EXERCISE REQUIREMENTS:
Exclude the pictures. Transcribe, exactly as written, the lines from the one with "black square: moved 6 px down" through the end of the entries below.

EXERCISE INPUTS:
##########

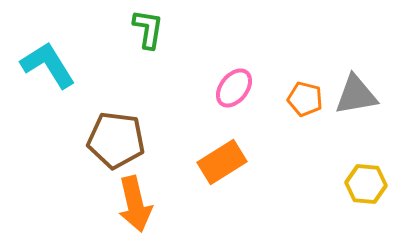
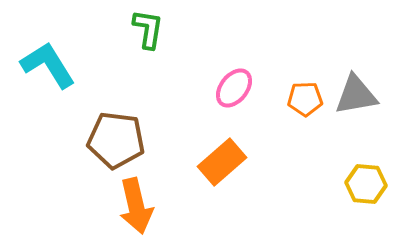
orange pentagon: rotated 16 degrees counterclockwise
orange rectangle: rotated 9 degrees counterclockwise
orange arrow: moved 1 px right, 2 px down
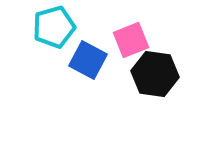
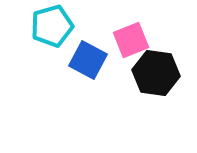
cyan pentagon: moved 2 px left, 1 px up
black hexagon: moved 1 px right, 1 px up
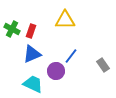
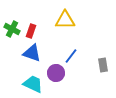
blue triangle: moved 1 px up; rotated 42 degrees clockwise
gray rectangle: rotated 24 degrees clockwise
purple circle: moved 2 px down
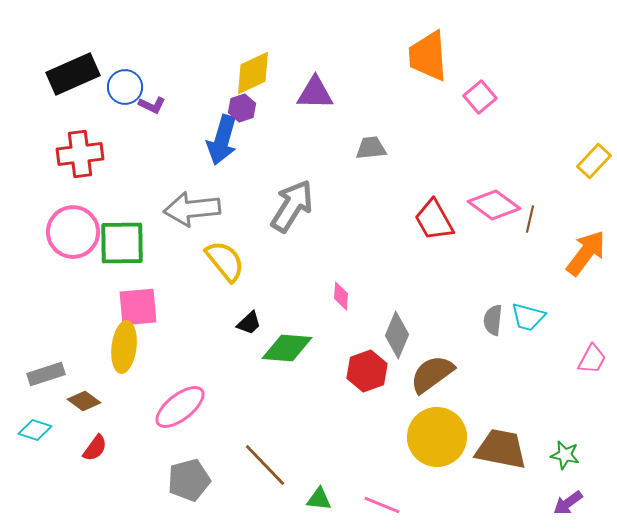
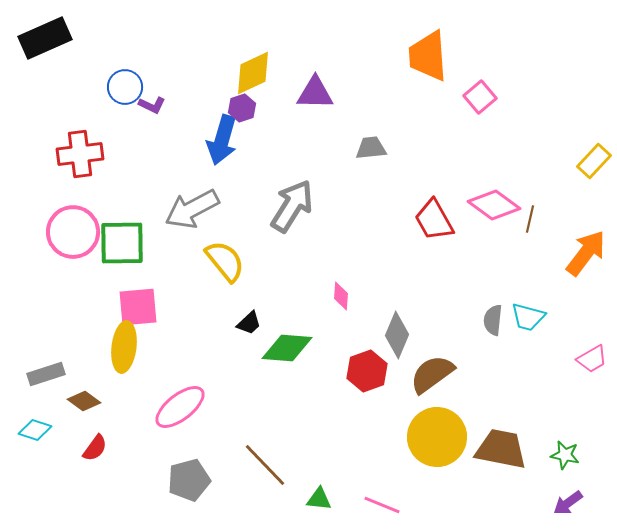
black rectangle at (73, 74): moved 28 px left, 36 px up
gray arrow at (192, 209): rotated 22 degrees counterclockwise
pink trapezoid at (592, 359): rotated 32 degrees clockwise
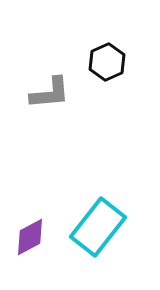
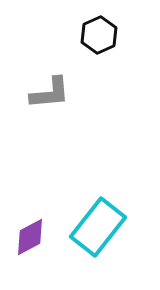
black hexagon: moved 8 px left, 27 px up
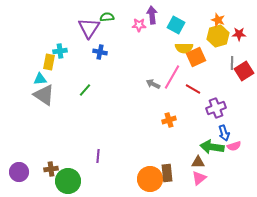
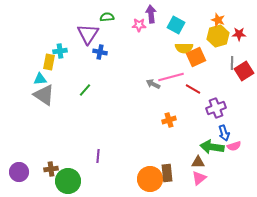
purple arrow: moved 1 px left, 1 px up
purple triangle: moved 1 px left, 6 px down
pink line: moved 1 px left; rotated 45 degrees clockwise
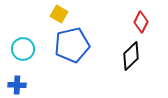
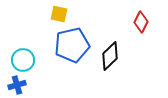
yellow square: rotated 18 degrees counterclockwise
cyan circle: moved 11 px down
black diamond: moved 21 px left
blue cross: rotated 18 degrees counterclockwise
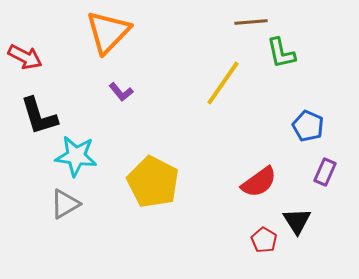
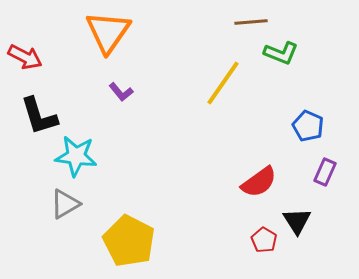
orange triangle: rotated 9 degrees counterclockwise
green L-shape: rotated 56 degrees counterclockwise
yellow pentagon: moved 24 px left, 59 px down
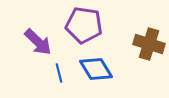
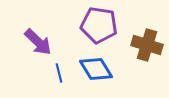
purple pentagon: moved 15 px right
brown cross: moved 2 px left, 1 px down
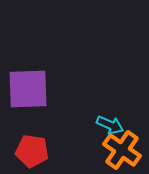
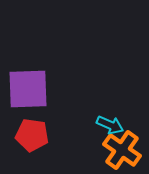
red pentagon: moved 16 px up
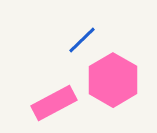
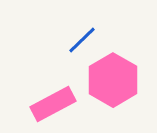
pink rectangle: moved 1 px left, 1 px down
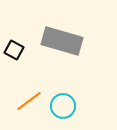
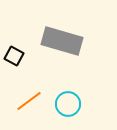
black square: moved 6 px down
cyan circle: moved 5 px right, 2 px up
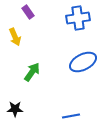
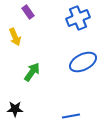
blue cross: rotated 15 degrees counterclockwise
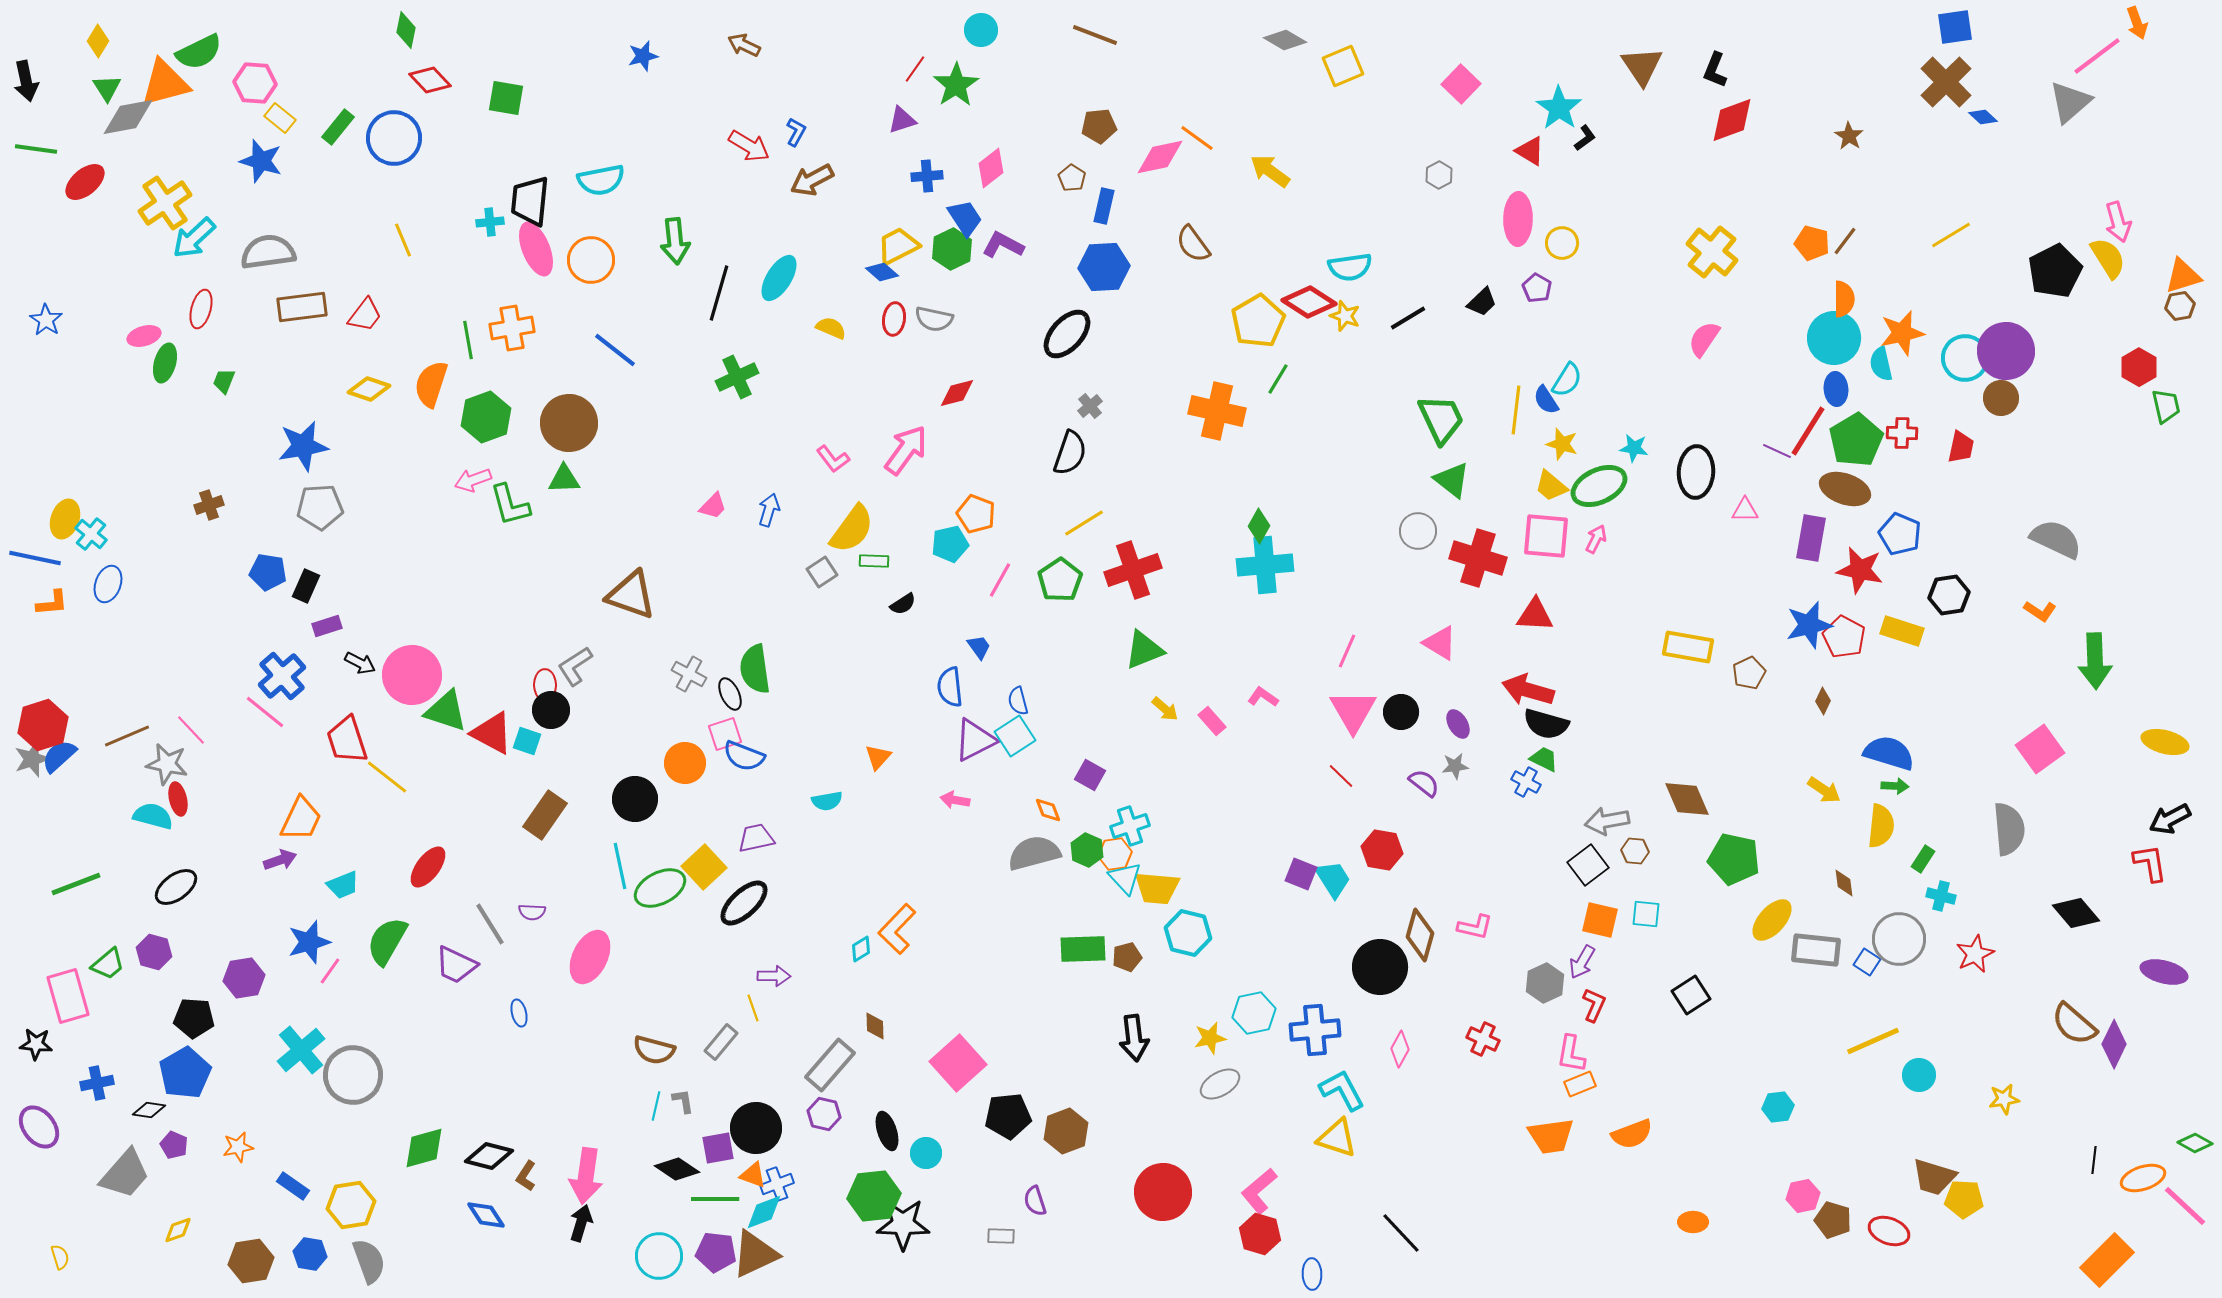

##########

ANSWER TO THE PROBLEM:
black square: moved 6 px down
cyan circle: moved 5 px right, 2 px up
blue cross: rotated 15 degrees counterclockwise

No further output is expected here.